Stored data:
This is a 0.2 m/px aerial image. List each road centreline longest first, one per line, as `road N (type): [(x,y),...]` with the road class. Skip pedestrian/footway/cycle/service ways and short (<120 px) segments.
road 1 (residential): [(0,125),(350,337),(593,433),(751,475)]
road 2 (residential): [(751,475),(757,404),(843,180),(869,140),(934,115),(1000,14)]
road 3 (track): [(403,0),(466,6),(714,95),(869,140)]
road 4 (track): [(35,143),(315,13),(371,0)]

--- TASK OBJECTIVE ---
Each entry above is to be duplicated exactly, with nothing left out.

--- EXERCISE RESULT ---
This is a 0.2 m/px aerial image. List each road centreline longest first, one per line, as `road N (type): [(x,y),...]` with the road class. Skip pedestrian/footway/cycle/service ways and short (<120 px) segments.
road 1 (residential): [(0,125),(350,337),(593,433),(751,475)]
road 2 (residential): [(751,475),(757,404),(843,180),(869,140),(934,115),(1000,14)]
road 3 (track): [(403,0),(466,6),(714,95),(869,140)]
road 4 (track): [(35,143),(315,13),(371,0)]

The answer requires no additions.